--- DATA EXTRACTS ---

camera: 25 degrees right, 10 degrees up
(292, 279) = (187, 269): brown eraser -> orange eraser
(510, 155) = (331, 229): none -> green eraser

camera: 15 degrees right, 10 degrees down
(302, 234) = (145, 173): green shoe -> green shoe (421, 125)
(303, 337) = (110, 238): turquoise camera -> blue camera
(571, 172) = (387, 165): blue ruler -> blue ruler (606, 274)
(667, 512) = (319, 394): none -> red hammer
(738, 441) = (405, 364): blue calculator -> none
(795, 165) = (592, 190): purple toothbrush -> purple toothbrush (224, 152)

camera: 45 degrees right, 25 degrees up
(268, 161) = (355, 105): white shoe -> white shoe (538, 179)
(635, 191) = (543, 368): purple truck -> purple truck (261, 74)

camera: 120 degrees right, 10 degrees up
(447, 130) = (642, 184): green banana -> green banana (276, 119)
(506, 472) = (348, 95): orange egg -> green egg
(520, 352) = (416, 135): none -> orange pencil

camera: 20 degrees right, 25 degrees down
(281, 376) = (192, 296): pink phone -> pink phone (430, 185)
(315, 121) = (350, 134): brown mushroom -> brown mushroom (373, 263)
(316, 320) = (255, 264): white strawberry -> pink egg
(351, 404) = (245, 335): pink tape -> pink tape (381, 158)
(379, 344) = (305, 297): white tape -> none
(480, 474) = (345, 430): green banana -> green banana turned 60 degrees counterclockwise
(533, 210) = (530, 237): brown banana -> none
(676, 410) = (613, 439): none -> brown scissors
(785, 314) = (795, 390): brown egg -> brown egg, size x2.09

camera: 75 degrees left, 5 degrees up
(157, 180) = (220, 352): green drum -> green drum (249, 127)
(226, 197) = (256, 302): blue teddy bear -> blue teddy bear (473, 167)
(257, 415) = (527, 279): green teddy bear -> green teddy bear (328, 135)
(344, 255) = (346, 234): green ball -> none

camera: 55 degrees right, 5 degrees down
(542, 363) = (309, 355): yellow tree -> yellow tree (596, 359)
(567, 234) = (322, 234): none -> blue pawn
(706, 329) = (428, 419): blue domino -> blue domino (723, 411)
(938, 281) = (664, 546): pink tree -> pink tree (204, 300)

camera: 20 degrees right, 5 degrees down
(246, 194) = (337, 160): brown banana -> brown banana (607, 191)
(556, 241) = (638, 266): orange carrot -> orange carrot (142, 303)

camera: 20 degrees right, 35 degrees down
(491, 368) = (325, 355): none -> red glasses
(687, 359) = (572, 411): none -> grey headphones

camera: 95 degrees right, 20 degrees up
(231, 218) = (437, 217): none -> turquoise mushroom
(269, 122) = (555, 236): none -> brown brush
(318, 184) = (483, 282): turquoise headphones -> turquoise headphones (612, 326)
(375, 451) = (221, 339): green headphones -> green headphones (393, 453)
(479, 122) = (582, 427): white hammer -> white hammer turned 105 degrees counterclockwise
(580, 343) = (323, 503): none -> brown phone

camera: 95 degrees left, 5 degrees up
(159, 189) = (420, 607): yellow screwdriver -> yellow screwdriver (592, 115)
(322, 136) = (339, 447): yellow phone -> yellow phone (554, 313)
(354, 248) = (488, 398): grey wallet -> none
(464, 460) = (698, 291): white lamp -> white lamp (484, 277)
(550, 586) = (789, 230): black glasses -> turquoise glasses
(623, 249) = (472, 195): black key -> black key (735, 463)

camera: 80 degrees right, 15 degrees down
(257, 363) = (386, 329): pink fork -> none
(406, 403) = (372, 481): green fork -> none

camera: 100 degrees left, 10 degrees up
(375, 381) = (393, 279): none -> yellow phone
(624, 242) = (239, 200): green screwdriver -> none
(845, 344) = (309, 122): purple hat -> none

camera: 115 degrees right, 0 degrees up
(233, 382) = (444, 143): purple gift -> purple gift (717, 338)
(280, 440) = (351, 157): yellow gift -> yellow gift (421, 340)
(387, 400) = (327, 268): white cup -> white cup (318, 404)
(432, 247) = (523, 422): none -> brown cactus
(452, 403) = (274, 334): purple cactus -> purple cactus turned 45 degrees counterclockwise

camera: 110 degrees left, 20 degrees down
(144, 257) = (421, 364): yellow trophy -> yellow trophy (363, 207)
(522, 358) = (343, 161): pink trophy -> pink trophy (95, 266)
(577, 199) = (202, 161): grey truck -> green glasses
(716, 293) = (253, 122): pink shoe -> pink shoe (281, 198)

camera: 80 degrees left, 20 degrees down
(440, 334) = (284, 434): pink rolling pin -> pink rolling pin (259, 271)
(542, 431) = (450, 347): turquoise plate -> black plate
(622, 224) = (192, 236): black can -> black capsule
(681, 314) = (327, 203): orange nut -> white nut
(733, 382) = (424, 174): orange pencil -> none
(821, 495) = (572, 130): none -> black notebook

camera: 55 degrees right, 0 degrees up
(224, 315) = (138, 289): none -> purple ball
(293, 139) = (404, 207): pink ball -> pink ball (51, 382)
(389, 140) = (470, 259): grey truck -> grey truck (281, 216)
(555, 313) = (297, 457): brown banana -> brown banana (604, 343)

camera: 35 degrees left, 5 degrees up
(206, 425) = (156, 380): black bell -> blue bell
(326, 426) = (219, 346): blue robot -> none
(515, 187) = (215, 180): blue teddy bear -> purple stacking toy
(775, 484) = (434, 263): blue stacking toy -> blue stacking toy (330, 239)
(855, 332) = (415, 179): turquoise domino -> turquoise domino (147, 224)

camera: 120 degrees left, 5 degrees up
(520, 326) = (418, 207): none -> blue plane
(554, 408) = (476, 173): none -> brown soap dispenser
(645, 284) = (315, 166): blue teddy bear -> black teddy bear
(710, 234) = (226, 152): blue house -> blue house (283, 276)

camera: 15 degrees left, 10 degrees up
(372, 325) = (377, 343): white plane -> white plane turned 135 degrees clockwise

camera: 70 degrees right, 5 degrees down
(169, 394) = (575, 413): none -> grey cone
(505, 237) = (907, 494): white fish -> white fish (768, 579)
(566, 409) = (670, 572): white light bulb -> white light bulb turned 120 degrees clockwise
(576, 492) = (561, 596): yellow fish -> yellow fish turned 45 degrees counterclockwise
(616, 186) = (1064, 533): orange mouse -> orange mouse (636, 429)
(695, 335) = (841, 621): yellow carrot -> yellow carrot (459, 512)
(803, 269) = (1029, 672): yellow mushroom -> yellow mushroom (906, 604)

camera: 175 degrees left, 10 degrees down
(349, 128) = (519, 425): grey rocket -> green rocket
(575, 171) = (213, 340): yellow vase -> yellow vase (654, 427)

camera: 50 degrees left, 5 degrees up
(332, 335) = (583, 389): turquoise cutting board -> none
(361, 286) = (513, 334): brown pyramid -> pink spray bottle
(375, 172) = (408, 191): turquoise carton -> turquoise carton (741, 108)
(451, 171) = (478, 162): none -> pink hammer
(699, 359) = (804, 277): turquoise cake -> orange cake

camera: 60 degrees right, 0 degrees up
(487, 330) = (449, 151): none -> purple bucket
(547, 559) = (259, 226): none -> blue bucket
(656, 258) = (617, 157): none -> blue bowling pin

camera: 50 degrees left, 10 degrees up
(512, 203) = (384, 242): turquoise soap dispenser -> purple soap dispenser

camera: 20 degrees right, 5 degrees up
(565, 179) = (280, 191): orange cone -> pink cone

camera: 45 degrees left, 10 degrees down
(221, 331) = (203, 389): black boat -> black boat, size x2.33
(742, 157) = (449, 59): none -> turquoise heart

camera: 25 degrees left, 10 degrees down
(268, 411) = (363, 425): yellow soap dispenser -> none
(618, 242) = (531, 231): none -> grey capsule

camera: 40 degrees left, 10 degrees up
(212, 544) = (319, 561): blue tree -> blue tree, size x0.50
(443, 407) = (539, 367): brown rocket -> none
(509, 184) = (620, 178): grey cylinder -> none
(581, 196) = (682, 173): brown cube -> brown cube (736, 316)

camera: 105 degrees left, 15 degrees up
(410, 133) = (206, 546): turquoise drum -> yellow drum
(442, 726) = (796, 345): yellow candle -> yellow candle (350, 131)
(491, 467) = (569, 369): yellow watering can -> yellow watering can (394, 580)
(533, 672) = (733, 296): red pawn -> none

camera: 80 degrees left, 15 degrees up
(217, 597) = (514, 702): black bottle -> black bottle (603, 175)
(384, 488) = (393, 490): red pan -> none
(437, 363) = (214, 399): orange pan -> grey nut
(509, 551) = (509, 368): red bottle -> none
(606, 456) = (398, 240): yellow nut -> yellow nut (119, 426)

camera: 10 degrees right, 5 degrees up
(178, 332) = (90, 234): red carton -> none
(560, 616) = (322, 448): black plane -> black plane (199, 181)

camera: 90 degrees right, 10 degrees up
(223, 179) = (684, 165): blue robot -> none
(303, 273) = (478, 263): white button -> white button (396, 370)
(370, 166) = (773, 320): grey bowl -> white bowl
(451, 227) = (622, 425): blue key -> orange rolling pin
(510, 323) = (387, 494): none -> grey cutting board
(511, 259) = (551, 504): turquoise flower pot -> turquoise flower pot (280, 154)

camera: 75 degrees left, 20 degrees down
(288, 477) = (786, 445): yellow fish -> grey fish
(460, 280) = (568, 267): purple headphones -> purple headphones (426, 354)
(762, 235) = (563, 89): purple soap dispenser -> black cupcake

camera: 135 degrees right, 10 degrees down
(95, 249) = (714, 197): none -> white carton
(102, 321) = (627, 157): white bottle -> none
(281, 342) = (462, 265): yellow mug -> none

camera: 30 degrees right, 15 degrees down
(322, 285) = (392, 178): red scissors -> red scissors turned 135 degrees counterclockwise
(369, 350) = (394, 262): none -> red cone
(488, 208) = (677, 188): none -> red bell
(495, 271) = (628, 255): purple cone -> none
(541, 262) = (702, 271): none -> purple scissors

---

The expected output is the exact run of lines from the line with "(102, 321) = (627, 157): white bottle -> none" through the last line of the material above.

(102, 321) = (627, 157): white bottle -> none
(281, 342) = (462, 265): yellow mug -> none

camera: 30 degrees right, 15 degrees down
(322, 285) = (392, 178): red scissors -> red scissors turned 135 degrees counterclockwise
(369, 350) = (394, 262): none -> red cone
(488, 208) = (677, 188): none -> red bell
(495, 271) = (628, 255): purple cone -> none
(541, 262) = (702, 271): none -> purple scissors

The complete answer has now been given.